++++ RECORDS TO USE ++++

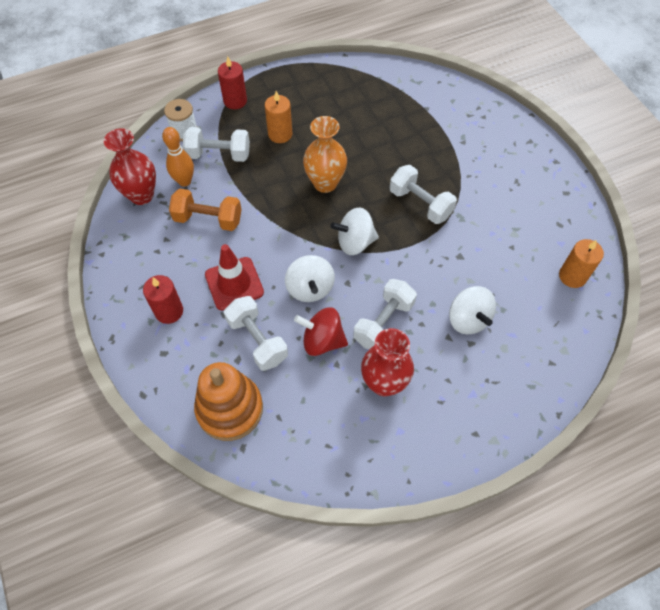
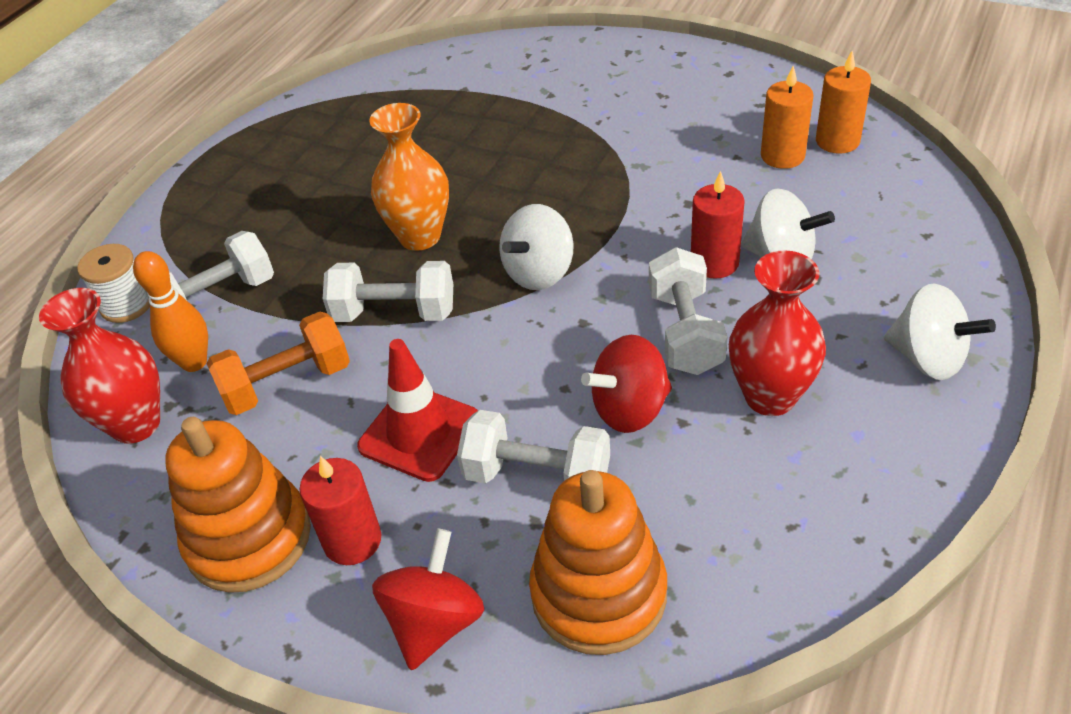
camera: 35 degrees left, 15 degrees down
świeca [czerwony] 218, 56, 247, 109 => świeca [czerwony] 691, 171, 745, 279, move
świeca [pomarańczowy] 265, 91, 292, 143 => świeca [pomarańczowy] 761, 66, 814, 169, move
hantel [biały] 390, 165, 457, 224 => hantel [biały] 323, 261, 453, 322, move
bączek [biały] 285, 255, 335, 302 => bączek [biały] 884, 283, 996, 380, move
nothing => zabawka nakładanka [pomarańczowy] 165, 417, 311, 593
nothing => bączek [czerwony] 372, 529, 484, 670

++++

YOUR GOAL -
Word for word, repeat each line of the records, and leave every image out.

EXPECTED OUTPUT -
camera: 35 degrees left, 15 degrees down
świeca [czerwony] 218, 56, 247, 109 => świeca [czerwony] 691, 171, 745, 279, move
świeca [pomarańczowy] 265, 91, 292, 143 => świeca [pomarańczowy] 761, 66, 814, 169, move
hantel [biały] 390, 165, 457, 224 => hantel [biały] 323, 261, 453, 322, move
bączek [biały] 285, 255, 335, 302 => bączek [biały] 884, 283, 996, 380, move
nothing => zabawka nakładanka [pomarańczowy] 165, 417, 311, 593
nothing => bączek [czerwony] 372, 529, 484, 670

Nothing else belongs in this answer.